(PROBLEM DETAILS)
Return all the entries exactly. No pictures.

_ _ _ _ _ _ _

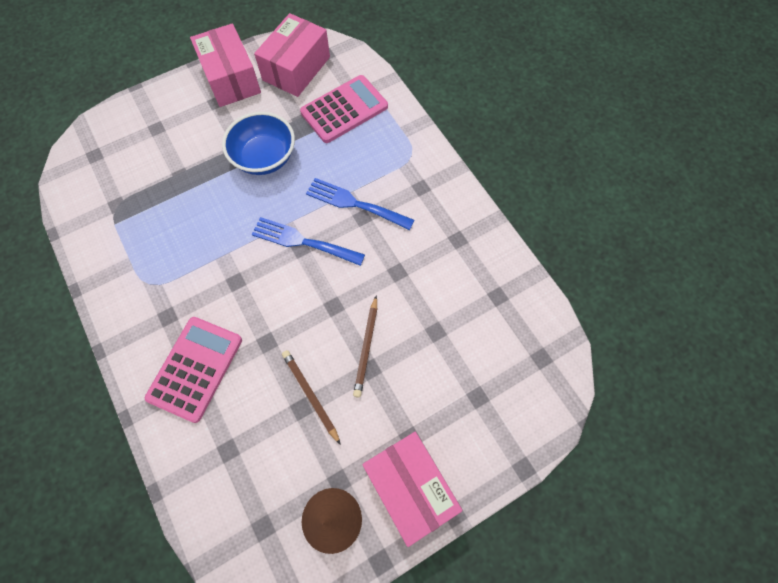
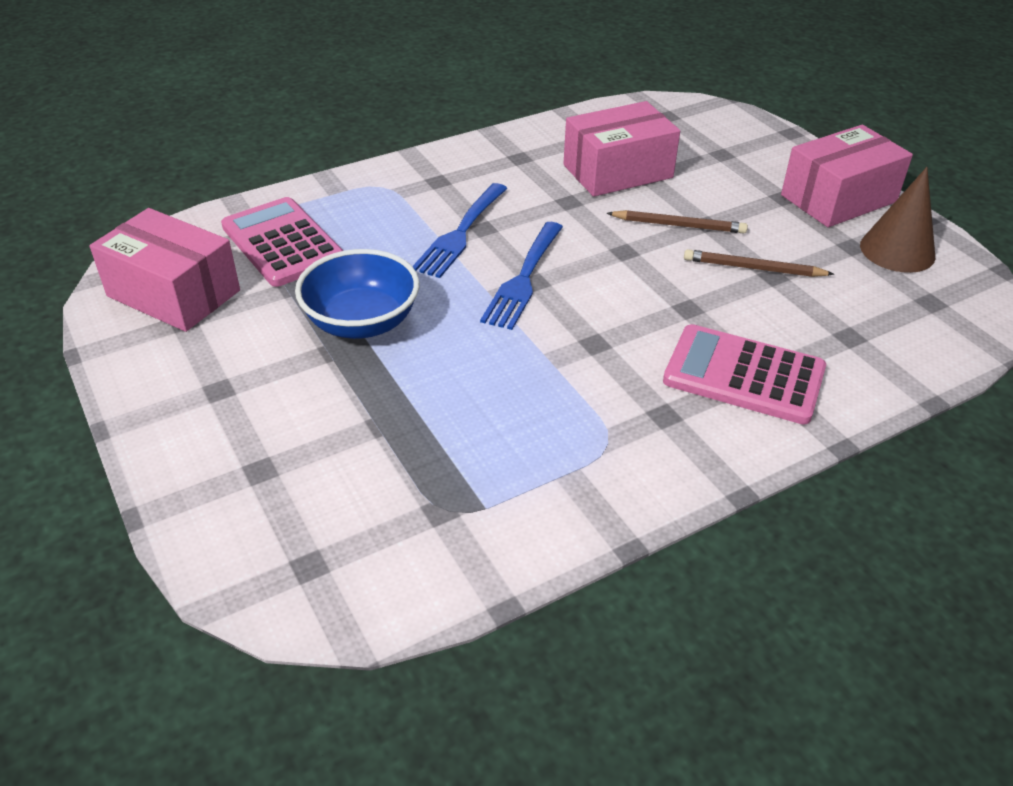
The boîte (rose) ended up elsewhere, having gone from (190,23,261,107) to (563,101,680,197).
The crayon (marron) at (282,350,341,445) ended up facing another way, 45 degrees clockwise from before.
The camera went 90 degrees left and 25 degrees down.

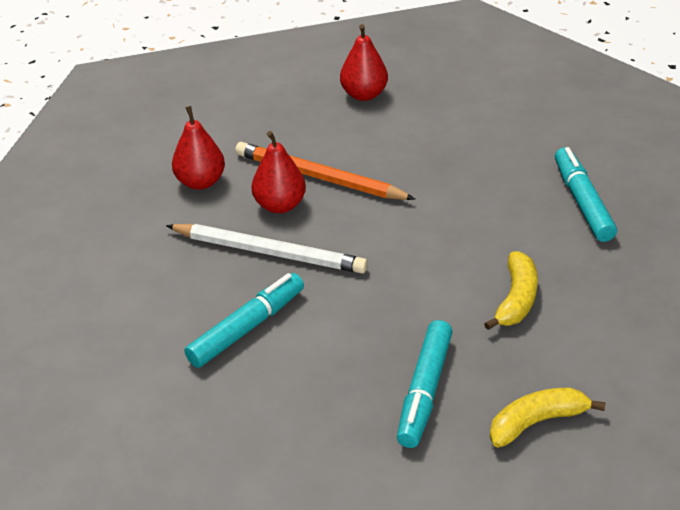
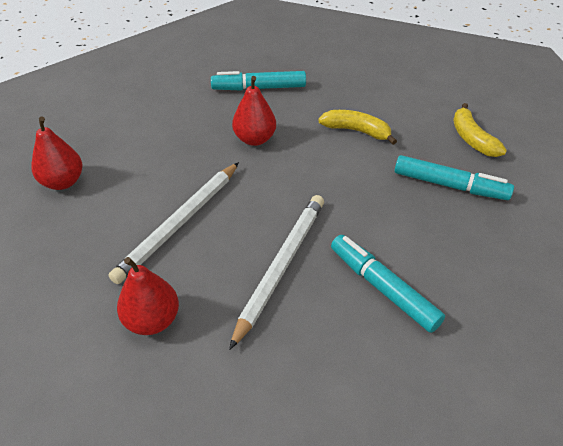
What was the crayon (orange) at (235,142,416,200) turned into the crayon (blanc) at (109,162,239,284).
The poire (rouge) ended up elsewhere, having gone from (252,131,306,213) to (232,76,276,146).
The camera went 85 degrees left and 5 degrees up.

_ _ _ _ _ _ _

(RESPONSE TO THIS EXERCISE)
The boîte (rose) ended up elsewhere, having gone from (190,23,261,107) to (563,101,680,197).
The crayon (marron) at (282,350,341,445) ended up facing another way, 45 degrees clockwise from before.
The camera went 90 degrees left and 25 degrees down.

What was the crayon (orange) at (235,142,416,200) turned into the crayon (blanc) at (109,162,239,284).
The poire (rouge) ended up elsewhere, having gone from (252,131,306,213) to (232,76,276,146).
The camera went 85 degrees left and 5 degrees up.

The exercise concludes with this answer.